**Work to complete**
You are asked to repeat the listing word for word and to leave out its pictures.

"""

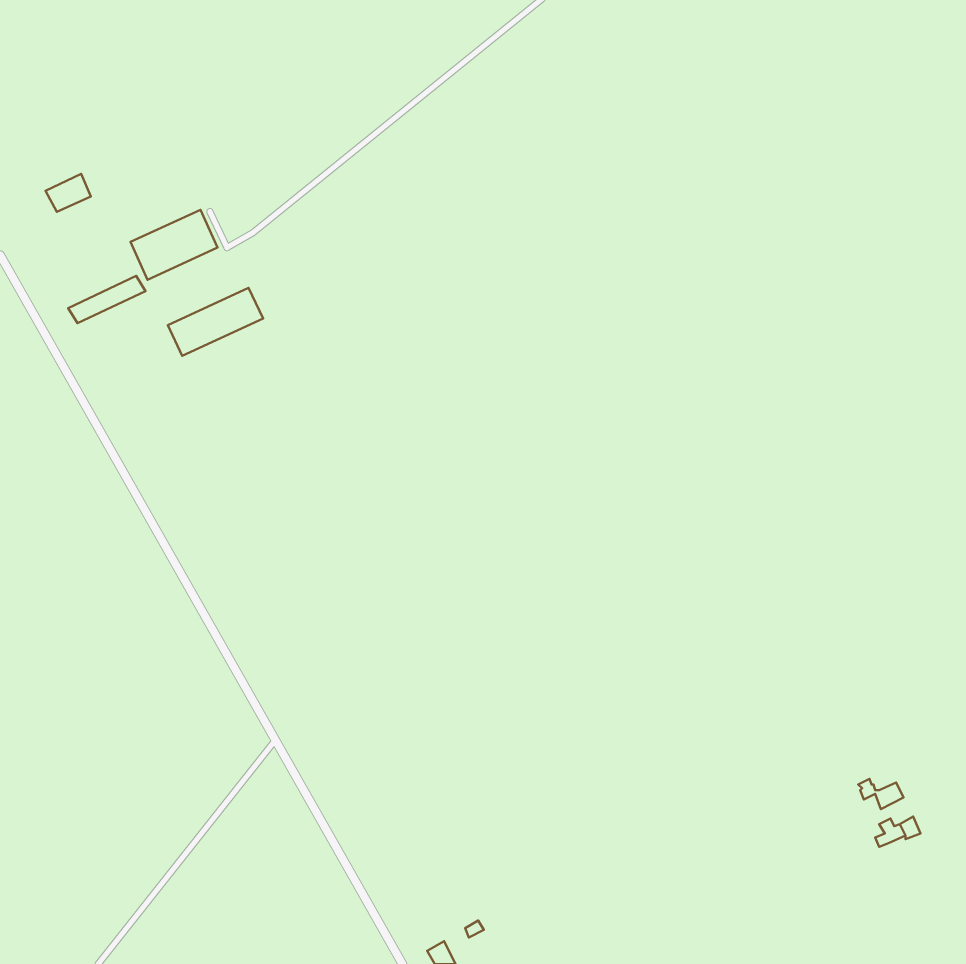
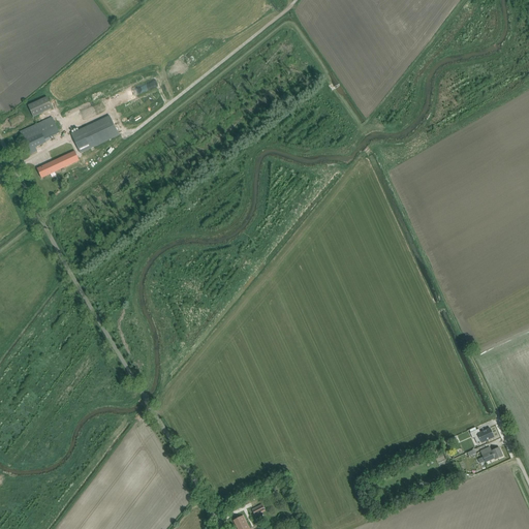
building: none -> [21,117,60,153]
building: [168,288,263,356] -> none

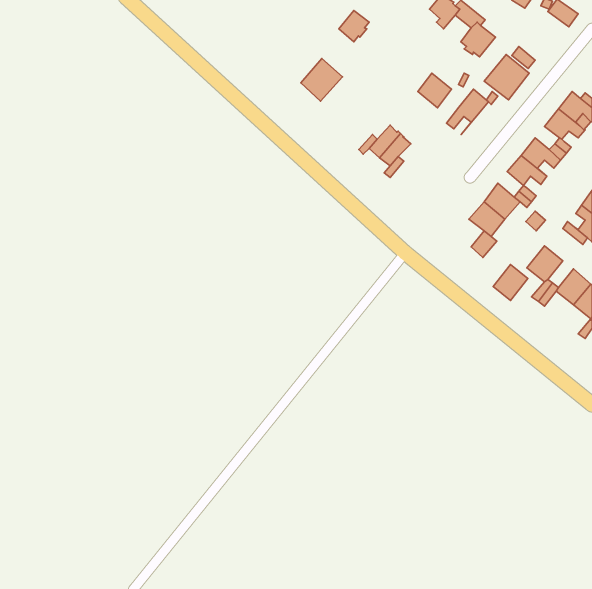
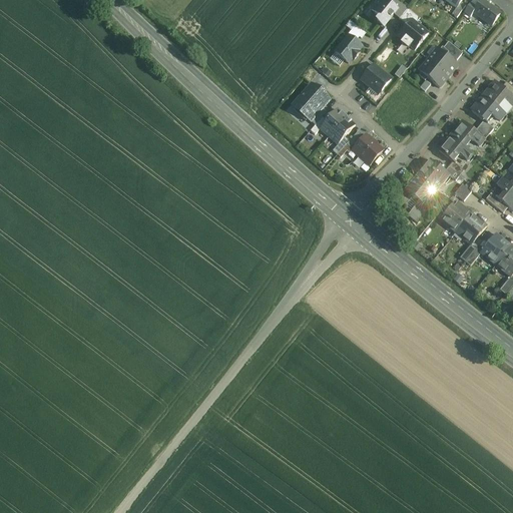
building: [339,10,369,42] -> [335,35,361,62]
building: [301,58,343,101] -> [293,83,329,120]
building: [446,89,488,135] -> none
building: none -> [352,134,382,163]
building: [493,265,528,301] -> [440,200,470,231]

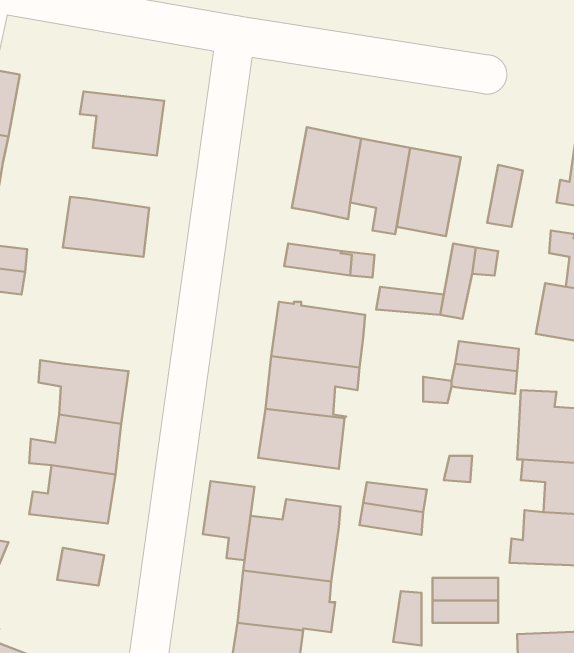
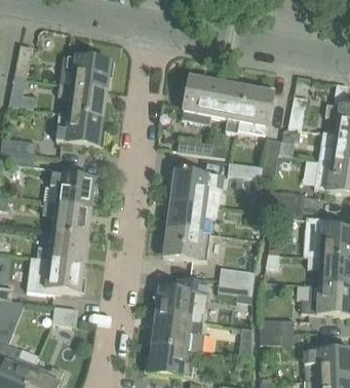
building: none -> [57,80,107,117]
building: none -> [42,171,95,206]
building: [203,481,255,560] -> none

"""

**Written reply**
building: none -> [21,117,60,153]
building: [168,288,263,356] -> none

building: [339,10,369,42] -> [335,35,361,62]
building: [301,58,343,101] -> [293,83,329,120]
building: [446,89,488,135] -> none
building: none -> [352,134,382,163]
building: [493,265,528,301] -> [440,200,470,231]

building: none -> [57,80,107,117]
building: none -> [42,171,95,206]
building: [203,481,255,560] -> none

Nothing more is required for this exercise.